__Available data__

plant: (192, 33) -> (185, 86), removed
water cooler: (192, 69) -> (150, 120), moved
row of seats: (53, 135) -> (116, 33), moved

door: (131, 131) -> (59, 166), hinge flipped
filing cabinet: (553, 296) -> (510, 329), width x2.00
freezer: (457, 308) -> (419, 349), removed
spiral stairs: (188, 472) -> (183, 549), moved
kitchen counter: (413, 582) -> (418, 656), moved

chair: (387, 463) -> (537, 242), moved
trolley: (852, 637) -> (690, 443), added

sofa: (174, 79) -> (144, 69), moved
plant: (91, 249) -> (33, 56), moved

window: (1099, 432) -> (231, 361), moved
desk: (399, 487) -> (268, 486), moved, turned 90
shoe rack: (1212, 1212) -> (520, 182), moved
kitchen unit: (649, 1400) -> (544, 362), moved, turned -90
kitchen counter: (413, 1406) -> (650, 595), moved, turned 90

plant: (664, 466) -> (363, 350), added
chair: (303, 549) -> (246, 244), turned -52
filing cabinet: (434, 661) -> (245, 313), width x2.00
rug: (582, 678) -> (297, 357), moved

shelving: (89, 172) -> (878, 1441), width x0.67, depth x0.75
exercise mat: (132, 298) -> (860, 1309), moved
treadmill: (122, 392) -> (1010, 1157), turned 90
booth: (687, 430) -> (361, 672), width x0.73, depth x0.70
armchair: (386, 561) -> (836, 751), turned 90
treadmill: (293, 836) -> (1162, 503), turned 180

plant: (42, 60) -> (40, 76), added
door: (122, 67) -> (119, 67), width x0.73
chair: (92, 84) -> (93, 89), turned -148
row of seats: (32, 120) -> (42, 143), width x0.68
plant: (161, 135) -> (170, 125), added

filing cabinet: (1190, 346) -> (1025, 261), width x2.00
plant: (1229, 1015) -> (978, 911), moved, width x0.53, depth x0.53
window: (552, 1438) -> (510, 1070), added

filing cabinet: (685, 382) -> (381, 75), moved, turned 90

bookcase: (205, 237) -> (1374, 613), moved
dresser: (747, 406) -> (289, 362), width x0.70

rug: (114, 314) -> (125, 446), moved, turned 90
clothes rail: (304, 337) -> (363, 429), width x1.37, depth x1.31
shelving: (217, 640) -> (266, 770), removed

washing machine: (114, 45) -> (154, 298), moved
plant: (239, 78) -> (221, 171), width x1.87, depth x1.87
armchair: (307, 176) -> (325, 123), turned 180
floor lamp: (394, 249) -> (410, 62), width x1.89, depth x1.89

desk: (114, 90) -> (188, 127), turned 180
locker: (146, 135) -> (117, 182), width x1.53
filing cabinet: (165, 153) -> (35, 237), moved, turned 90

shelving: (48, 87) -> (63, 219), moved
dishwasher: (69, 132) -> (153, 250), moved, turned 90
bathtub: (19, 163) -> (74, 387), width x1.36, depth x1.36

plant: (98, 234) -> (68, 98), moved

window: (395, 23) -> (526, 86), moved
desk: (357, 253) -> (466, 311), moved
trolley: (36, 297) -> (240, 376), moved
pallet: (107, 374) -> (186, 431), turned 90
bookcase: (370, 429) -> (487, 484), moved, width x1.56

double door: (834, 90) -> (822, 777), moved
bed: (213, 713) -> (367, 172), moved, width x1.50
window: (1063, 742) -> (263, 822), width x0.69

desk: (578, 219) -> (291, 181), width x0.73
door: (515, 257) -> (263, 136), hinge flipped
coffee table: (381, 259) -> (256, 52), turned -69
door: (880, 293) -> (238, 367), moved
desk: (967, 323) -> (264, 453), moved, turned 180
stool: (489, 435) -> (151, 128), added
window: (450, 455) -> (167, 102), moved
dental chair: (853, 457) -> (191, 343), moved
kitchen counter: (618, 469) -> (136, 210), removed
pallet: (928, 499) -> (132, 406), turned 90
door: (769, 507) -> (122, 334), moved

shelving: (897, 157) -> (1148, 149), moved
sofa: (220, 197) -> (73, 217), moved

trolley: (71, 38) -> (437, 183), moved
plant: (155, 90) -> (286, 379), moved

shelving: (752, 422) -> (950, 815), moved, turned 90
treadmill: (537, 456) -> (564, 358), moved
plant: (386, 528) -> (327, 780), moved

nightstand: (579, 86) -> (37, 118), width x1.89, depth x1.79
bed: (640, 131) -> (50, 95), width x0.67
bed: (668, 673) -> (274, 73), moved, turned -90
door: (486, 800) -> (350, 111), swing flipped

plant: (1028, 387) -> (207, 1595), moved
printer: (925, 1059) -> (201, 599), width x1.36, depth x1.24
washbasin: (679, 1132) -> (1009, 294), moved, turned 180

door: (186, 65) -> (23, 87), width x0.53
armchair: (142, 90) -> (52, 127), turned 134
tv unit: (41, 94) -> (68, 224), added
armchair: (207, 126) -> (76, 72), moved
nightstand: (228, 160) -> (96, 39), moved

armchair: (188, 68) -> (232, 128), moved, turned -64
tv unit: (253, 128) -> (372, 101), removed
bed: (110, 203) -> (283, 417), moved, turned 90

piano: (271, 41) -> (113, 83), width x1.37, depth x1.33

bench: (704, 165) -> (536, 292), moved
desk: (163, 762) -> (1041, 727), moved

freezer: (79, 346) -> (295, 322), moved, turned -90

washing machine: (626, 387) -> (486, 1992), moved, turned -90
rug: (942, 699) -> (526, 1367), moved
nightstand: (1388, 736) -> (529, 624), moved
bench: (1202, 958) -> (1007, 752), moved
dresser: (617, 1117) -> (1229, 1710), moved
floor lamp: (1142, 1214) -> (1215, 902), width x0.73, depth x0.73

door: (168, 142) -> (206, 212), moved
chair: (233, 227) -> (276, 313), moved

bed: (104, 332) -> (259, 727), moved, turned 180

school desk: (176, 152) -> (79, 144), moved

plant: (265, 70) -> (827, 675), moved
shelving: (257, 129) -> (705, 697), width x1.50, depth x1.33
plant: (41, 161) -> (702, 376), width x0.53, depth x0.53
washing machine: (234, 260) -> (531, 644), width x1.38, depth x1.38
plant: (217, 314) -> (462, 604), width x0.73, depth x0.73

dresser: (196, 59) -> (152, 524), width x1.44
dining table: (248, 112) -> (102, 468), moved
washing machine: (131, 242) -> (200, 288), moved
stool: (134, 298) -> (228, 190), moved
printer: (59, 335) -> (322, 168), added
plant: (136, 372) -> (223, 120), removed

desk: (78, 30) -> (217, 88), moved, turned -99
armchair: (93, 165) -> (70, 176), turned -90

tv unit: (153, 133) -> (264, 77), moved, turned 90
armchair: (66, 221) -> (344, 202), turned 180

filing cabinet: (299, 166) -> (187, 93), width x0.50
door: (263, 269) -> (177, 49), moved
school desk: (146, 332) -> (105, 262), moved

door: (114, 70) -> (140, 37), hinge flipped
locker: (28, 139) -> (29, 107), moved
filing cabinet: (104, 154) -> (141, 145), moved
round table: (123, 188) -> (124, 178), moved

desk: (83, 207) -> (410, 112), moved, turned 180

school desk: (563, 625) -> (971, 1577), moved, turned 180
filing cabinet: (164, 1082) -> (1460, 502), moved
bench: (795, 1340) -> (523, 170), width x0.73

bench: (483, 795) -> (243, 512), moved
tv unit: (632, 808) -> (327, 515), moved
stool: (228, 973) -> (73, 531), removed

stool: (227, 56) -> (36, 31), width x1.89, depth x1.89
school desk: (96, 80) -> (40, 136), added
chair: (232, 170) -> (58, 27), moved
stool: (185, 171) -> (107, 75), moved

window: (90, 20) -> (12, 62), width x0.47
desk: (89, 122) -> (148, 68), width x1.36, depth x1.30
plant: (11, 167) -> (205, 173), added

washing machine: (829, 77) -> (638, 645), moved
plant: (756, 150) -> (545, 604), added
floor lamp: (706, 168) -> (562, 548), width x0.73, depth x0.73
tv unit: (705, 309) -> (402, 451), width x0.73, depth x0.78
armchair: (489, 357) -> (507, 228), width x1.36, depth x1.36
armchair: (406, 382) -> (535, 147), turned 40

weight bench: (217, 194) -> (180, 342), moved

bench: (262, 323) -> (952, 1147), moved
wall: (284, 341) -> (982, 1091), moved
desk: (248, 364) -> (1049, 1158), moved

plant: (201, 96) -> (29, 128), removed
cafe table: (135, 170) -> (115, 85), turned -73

__Activity__
What you give back should be only the lines of the records above, starting at the line with "filing cabinet: (104, 154)" and ending at the line with "plant: (756, 150) -> (545, 604), added", restated word for word.

__Written response__
filing cabinet: (104, 154) -> (141, 145), moved
round table: (123, 188) -> (124, 178), moved

desk: (83, 207) -> (410, 112), moved, turned 180

school desk: (563, 625) -> (971, 1577), moved, turned 180
filing cabinet: (164, 1082) -> (1460, 502), moved
bench: (795, 1340) -> (523, 170), width x0.73

bench: (483, 795) -> (243, 512), moved
tv unit: (632, 808) -> (327, 515), moved
stool: (228, 973) -> (73, 531), removed

stool: (227, 56) -> (36, 31), width x1.89, depth x1.89
school desk: (96, 80) -> (40, 136), added
chair: (232, 170) -> (58, 27), moved
stool: (185, 171) -> (107, 75), moved

window: (90, 20) -> (12, 62), width x0.47
desk: (89, 122) -> (148, 68), width x1.36, depth x1.30
plant: (11, 167) -> (205, 173), added

washing machine: (829, 77) -> (638, 645), moved
plant: (756, 150) -> (545, 604), added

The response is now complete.